[Records from a dataset]
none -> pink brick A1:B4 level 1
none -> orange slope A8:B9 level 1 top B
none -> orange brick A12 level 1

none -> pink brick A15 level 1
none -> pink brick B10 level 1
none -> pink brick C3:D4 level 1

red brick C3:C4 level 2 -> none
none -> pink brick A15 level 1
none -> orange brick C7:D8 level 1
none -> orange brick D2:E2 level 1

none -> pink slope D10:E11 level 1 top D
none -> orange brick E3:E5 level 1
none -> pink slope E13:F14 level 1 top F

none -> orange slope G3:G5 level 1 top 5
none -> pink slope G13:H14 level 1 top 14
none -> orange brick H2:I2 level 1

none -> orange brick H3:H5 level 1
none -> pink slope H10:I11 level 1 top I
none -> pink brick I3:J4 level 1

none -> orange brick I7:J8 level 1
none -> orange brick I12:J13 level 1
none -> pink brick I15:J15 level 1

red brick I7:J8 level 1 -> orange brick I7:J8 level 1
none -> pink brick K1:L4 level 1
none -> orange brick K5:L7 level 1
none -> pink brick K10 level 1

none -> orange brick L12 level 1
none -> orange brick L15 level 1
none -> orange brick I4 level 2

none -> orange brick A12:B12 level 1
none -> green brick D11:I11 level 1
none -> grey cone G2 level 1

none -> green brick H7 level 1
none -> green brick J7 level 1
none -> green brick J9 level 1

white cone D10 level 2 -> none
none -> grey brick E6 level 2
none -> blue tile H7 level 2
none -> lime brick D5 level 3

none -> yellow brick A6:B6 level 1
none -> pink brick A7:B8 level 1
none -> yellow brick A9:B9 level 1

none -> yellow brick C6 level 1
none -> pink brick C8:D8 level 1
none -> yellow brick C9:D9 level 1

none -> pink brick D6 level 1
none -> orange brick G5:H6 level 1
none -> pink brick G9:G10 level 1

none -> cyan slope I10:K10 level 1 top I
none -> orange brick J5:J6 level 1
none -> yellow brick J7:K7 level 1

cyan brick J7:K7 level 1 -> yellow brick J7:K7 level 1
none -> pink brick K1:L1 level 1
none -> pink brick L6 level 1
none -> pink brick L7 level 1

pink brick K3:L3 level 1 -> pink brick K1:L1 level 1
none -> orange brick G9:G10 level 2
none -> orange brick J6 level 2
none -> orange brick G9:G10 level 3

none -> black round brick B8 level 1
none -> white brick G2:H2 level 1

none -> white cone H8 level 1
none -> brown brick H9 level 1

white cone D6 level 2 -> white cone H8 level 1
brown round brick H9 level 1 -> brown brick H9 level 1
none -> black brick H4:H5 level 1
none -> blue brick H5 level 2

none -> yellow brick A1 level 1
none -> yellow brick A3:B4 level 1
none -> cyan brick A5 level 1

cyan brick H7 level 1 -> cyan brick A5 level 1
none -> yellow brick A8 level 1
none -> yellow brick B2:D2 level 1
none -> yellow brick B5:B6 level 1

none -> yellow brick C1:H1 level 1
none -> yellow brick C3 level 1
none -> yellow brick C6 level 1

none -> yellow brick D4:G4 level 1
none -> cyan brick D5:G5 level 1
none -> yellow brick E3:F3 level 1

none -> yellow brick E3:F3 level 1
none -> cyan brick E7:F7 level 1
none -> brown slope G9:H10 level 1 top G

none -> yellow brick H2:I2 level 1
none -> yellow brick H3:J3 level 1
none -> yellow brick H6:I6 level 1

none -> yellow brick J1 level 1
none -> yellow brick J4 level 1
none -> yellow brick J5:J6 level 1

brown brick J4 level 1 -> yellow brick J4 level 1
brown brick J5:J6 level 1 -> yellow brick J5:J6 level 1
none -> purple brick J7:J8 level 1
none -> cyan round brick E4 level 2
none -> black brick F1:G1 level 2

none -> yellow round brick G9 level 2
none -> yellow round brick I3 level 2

Task description » The output should match the records above exactly, line for line.

Response to the exercise »
none -> pink brick A1:B4 level 1
none -> orange slope A8:B9 level 1 top B
none -> orange brick A12 level 1

none -> pink brick A15 level 1
none -> pink brick B10 level 1
none -> pink brick C3:D4 level 1

red brick C3:C4 level 2 -> none
none -> pink brick A15 level 1
none -> orange brick C7:D8 level 1
none -> orange brick D2:E2 level 1

none -> pink slope D10:E11 level 1 top D
none -> orange brick E3:E5 level 1
none -> pink slope E13:F14 level 1 top F

none -> orange slope G3:G5 level 1 top 5
none -> pink slope G13:H14 level 1 top 14
none -> orange brick H2:I2 level 1

none -> orange brick H3:H5 level 1
none -> pink slope H10:I11 level 1 top I
none -> pink brick I3:J4 level 1

none -> orange brick I7:J8 level 1
none -> orange brick I12:J13 level 1
none -> pink brick I15:J15 level 1

red brick I7:J8 level 1 -> orange brick I7:J8 level 1
none -> pink brick K1:L4 level 1
none -> orange brick K5:L7 level 1
none -> pink brick K10 level 1

none -> orange brick L12 level 1
none -> orange brick L15 level 1
none -> orange brick I4 level 2

none -> orange brick A12:B12 level 1
none -> green brick D11:I11 level 1
none -> grey cone G2 level 1

none -> green brick H7 level 1
none -> green brick J7 level 1
none -> green brick J9 level 1

white cone D10 level 2 -> none
none -> grey brick E6 level 2
none -> blue tile H7 level 2
none -> lime brick D5 level 3

none -> yellow brick A6:B6 level 1
none -> pink brick A7:B8 level 1
none -> yellow brick A9:B9 level 1

none -> yellow brick C6 level 1
none -> pink brick C8:D8 level 1
none -> yellow brick C9:D9 level 1

none -> pink brick D6 level 1
none -> orange brick G5:H6 level 1
none -> pink brick G9:G10 level 1

none -> cyan slope I10:K10 level 1 top I
none -> orange brick J5:J6 level 1
none -> yellow brick J7:K7 level 1

cyan brick J7:K7 level 1 -> yellow brick J7:K7 level 1
none -> pink brick K1:L1 level 1
none -> pink brick L6 level 1
none -> pink brick L7 level 1

pink brick K3:L3 level 1 -> pink brick K1:L1 level 1
none -> orange brick G9:G10 level 2
none -> orange brick J6 level 2
none -> orange brick G9:G10 level 3

none -> black round brick B8 level 1
none -> white brick G2:H2 level 1

none -> white cone H8 level 1
none -> brown brick H9 level 1

white cone D6 level 2 -> white cone H8 level 1
brown round brick H9 level 1 -> brown brick H9 level 1
none -> black brick H4:H5 level 1
none -> blue brick H5 level 2

none -> yellow brick A1 level 1
none -> yellow brick A3:B4 level 1
none -> cyan brick A5 level 1

cyan brick H7 level 1 -> cyan brick A5 level 1
none -> yellow brick A8 level 1
none -> yellow brick B2:D2 level 1
none -> yellow brick B5:B6 level 1

none -> yellow brick C1:H1 level 1
none -> yellow brick C3 level 1
none -> yellow brick C6 level 1

none -> yellow brick D4:G4 level 1
none -> cyan brick D5:G5 level 1
none -> yellow brick E3:F3 level 1

none -> yellow brick E3:F3 level 1
none -> cyan brick E7:F7 level 1
none -> brown slope G9:H10 level 1 top G

none -> yellow brick H2:I2 level 1
none -> yellow brick H3:J3 level 1
none -> yellow brick H6:I6 level 1

none -> yellow brick J1 level 1
none -> yellow brick J4 level 1
none -> yellow brick J5:J6 level 1

brown brick J4 level 1 -> yellow brick J4 level 1
brown brick J5:J6 level 1 -> yellow brick J5:J6 level 1
none -> purple brick J7:J8 level 1
none -> cyan round brick E4 level 2
none -> black brick F1:G1 level 2

none -> yellow round brick G9 level 2
none -> yellow round brick I3 level 2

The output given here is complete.